START ENTRIES SHOWN
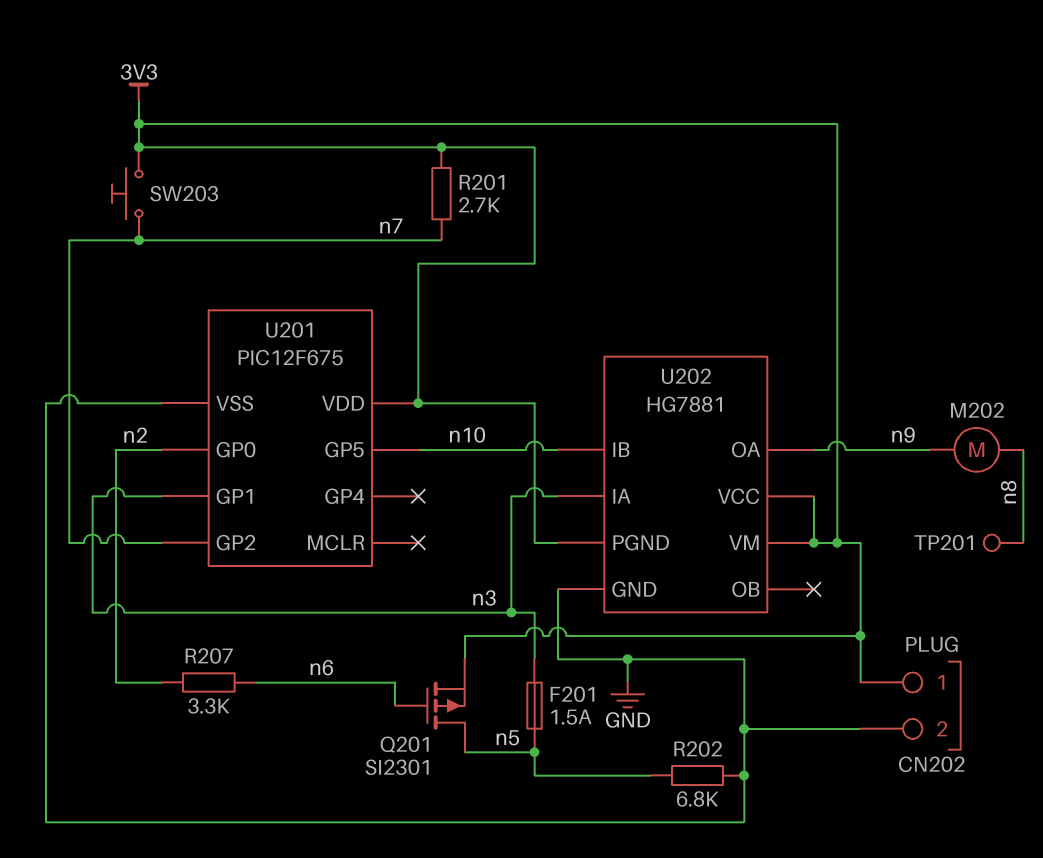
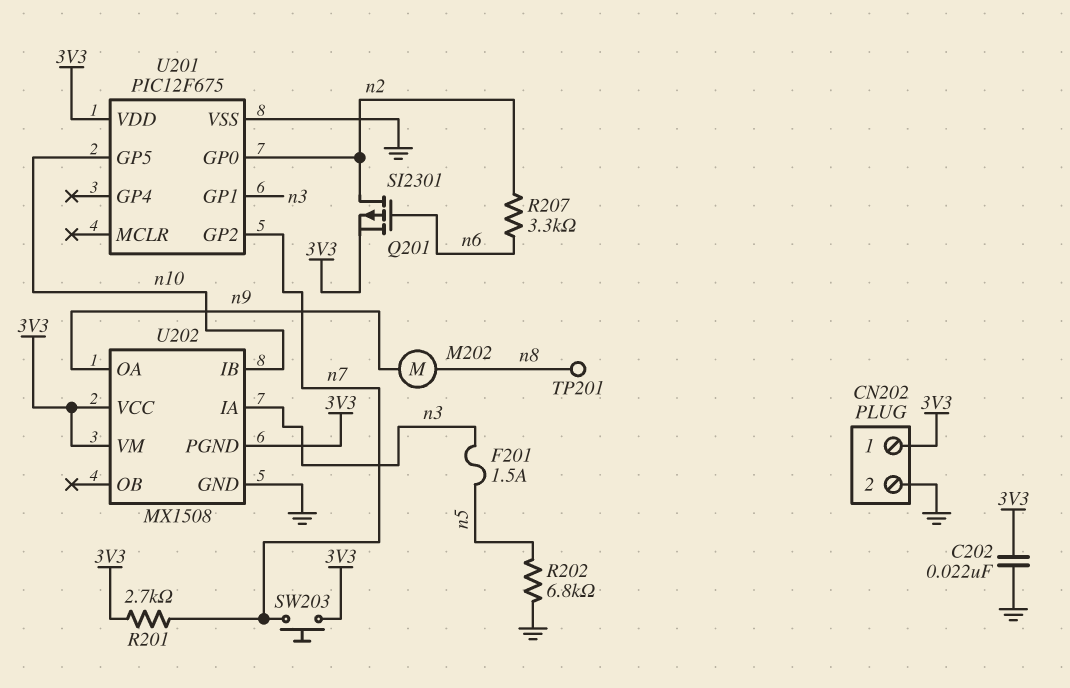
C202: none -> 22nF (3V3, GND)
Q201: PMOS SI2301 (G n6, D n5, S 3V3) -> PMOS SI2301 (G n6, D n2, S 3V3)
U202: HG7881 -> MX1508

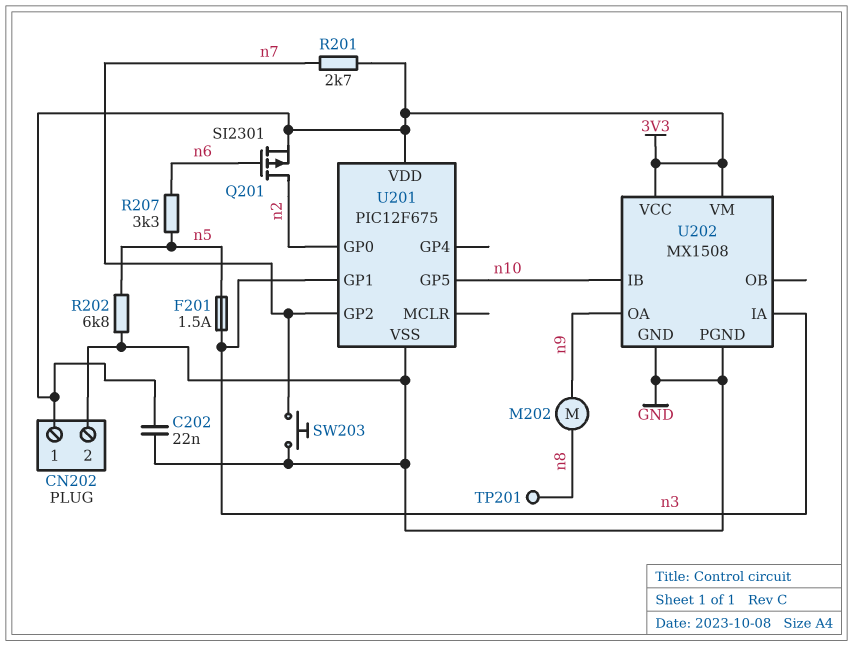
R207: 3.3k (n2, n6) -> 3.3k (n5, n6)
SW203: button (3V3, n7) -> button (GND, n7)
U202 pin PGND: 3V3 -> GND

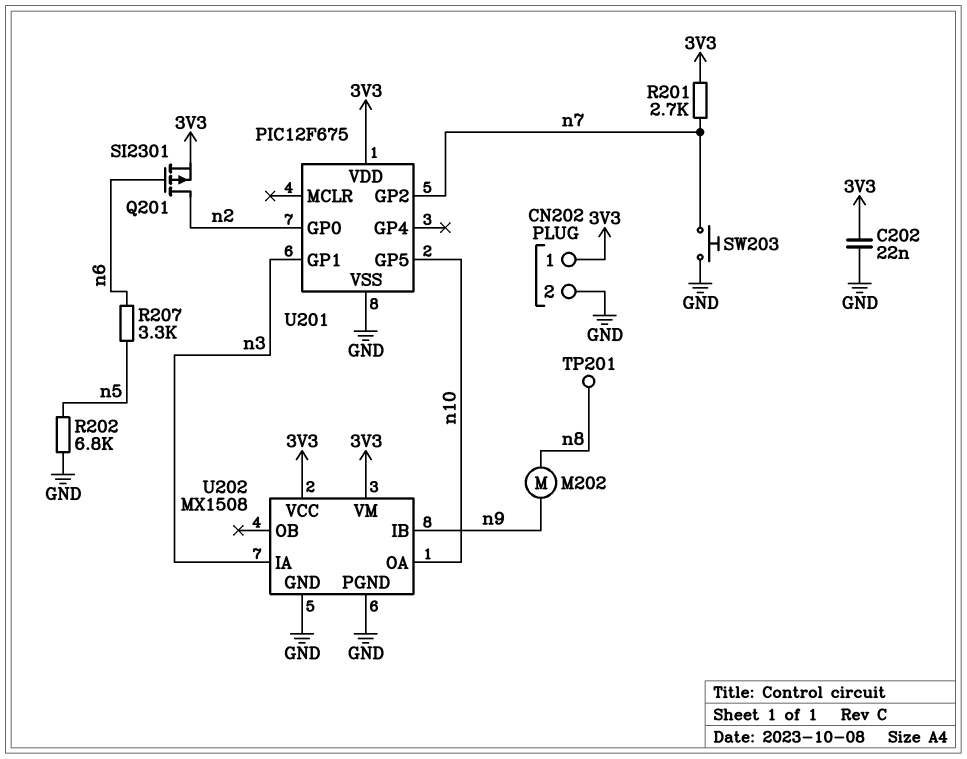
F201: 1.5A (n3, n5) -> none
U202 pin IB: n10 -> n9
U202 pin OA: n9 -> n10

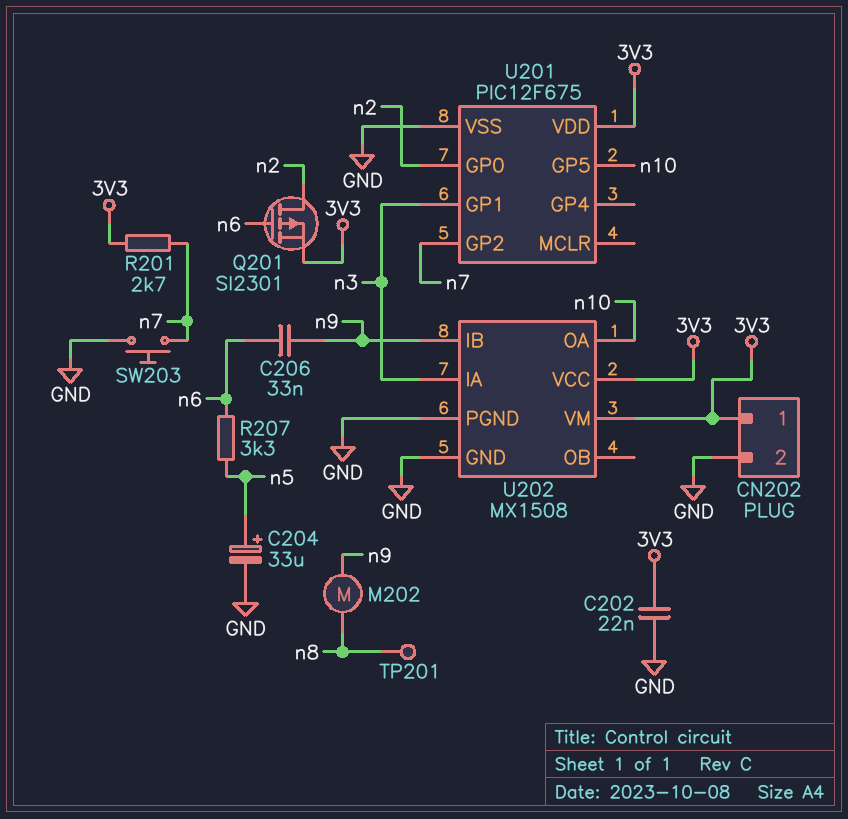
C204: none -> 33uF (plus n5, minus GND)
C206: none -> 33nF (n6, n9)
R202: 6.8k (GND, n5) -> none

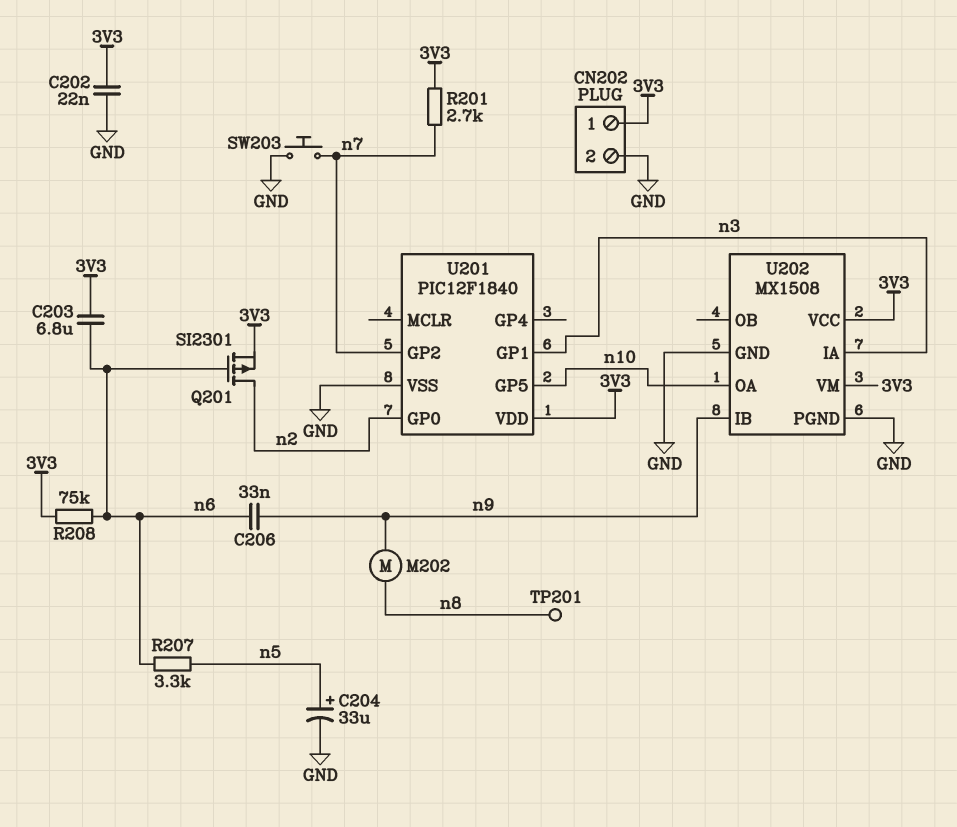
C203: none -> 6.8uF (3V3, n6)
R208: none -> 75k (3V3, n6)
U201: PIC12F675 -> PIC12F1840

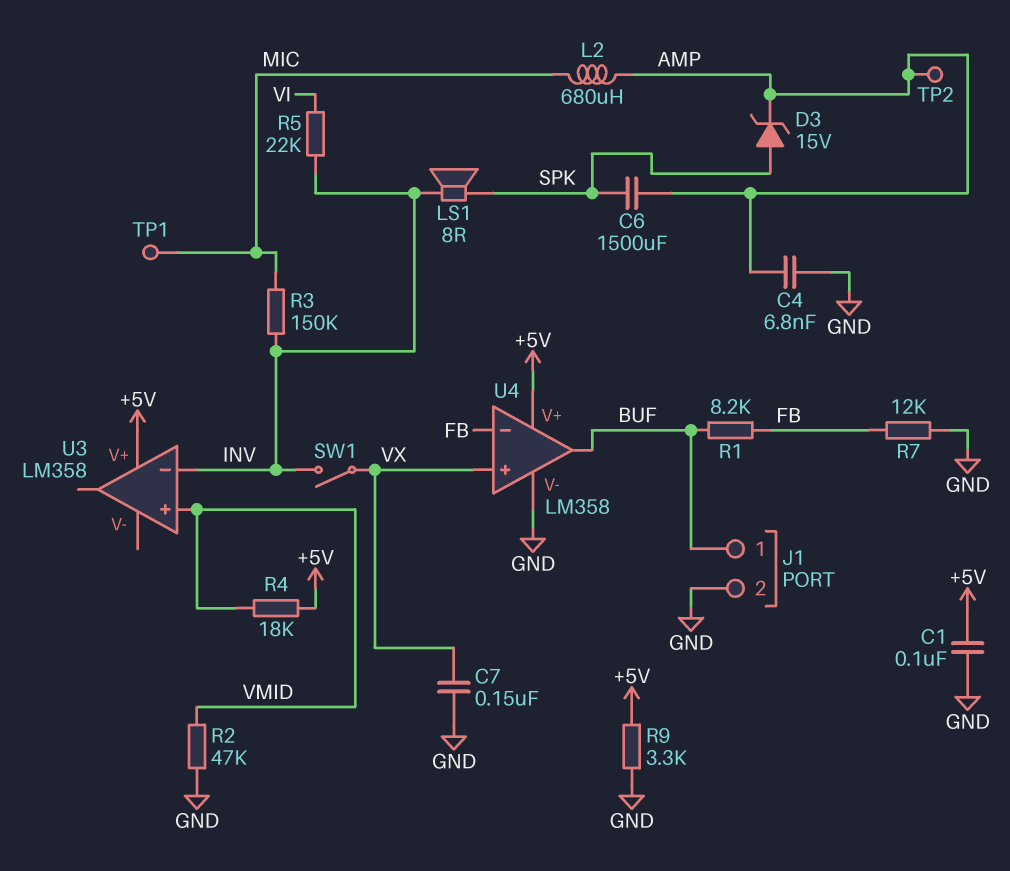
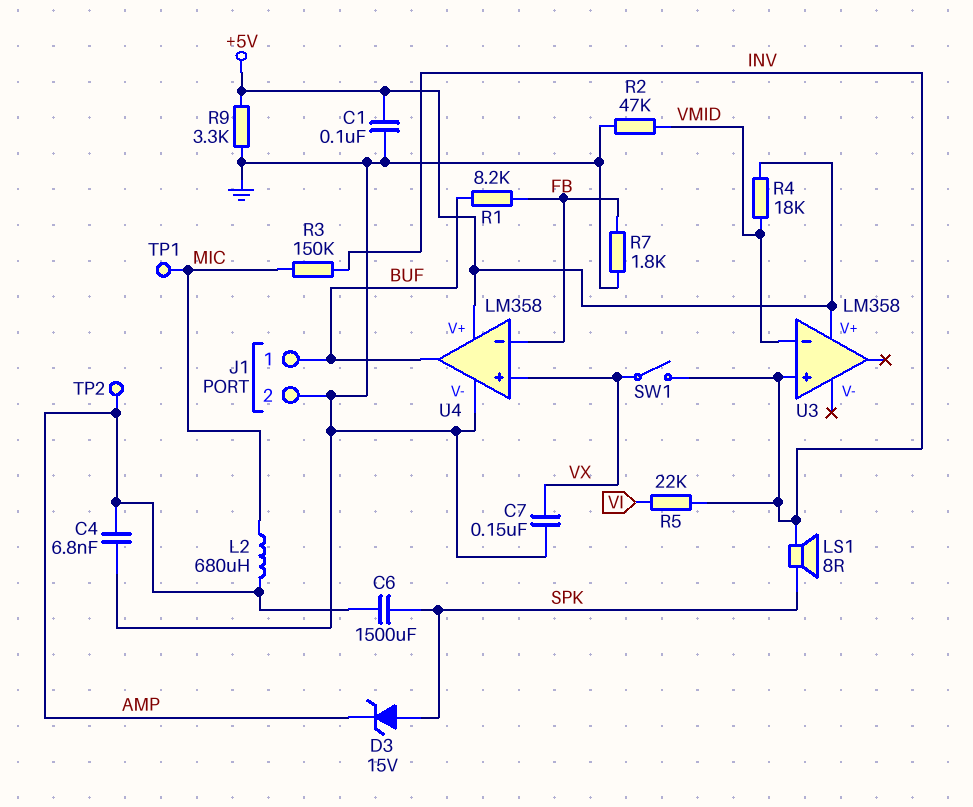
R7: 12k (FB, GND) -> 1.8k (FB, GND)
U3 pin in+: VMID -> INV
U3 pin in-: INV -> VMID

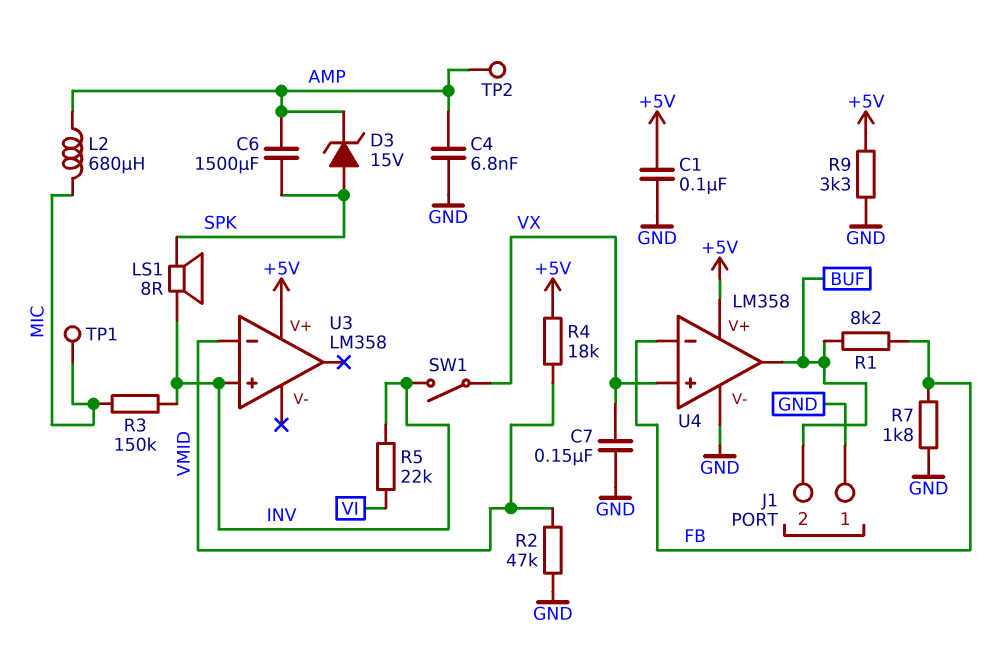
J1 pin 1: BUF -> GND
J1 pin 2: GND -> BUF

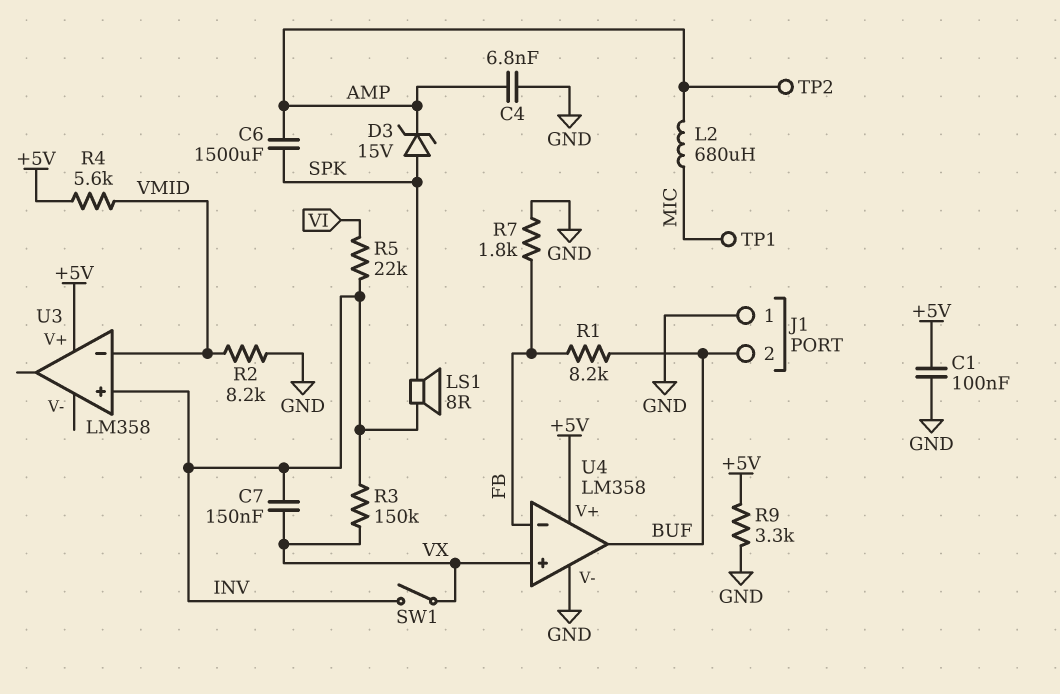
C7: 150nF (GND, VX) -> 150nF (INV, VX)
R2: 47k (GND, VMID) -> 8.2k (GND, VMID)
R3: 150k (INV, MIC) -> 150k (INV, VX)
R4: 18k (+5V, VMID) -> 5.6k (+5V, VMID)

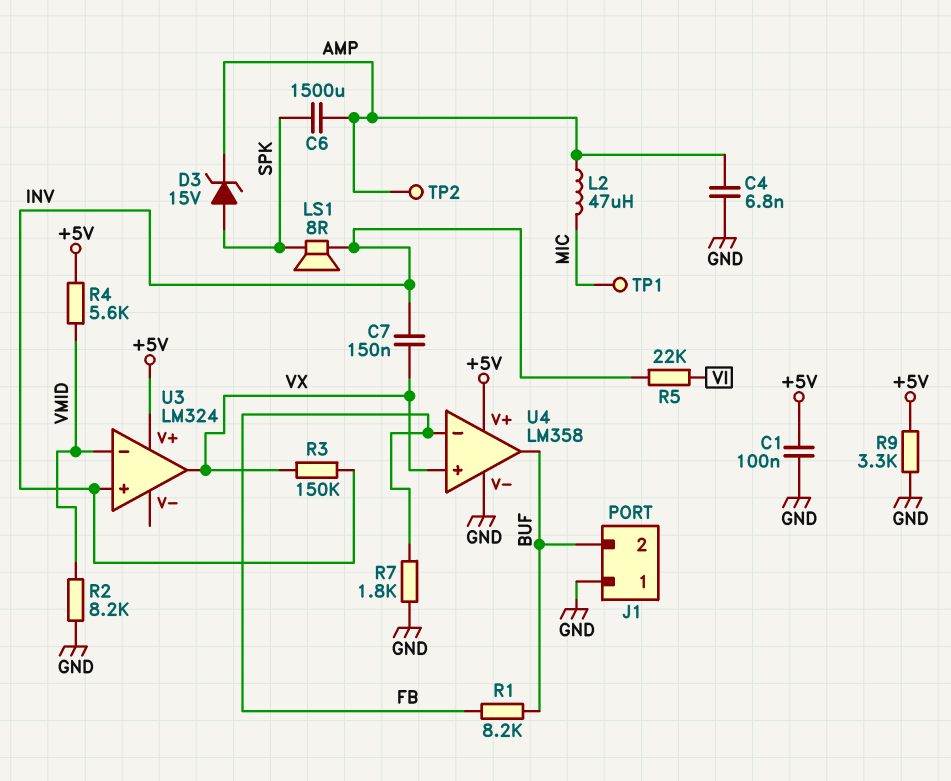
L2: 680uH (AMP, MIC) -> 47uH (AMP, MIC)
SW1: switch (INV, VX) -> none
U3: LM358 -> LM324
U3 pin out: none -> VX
END ENTRIES SHOWN
TASK GOAL
Reproduce exactly the entries from their first line through the line containing "R3: 150k (INV, MIC) -> 150k (INV, VX)", including both, and omit any pictures.

RESPONSE TO THE EXERCISE
C202: none -> 22nF (3V3, GND)
Q201: PMOS SI2301 (G n6, D n5, S 3V3) -> PMOS SI2301 (G n6, D n2, S 3V3)
U202: HG7881 -> MX1508

R207: 3.3k (n2, n6) -> 3.3k (n5, n6)
SW203: button (3V3, n7) -> button (GND, n7)
U202 pin PGND: 3V3 -> GND

F201: 1.5A (n3, n5) -> none
U202 pin IB: n10 -> n9
U202 pin OA: n9 -> n10

C204: none -> 33uF (plus n5, minus GND)
C206: none -> 33nF (n6, n9)
R202: 6.8k (GND, n5) -> none

C203: none -> 6.8uF (3V3, n6)
R208: none -> 75k (3V3, n6)
U201: PIC12F675 -> PIC12F1840

R7: 12k (FB, GND) -> 1.8k (FB, GND)
U3 pin in+: VMID -> INV
U3 pin in-: INV -> VMID

J1 pin 1: BUF -> GND
J1 pin 2: GND -> BUF

C7: 150nF (GND, VX) -> 150nF (INV, VX)
R2: 47k (GND, VMID) -> 8.2k (GND, VMID)
R3: 150k (INV, MIC) -> 150k (INV, VX)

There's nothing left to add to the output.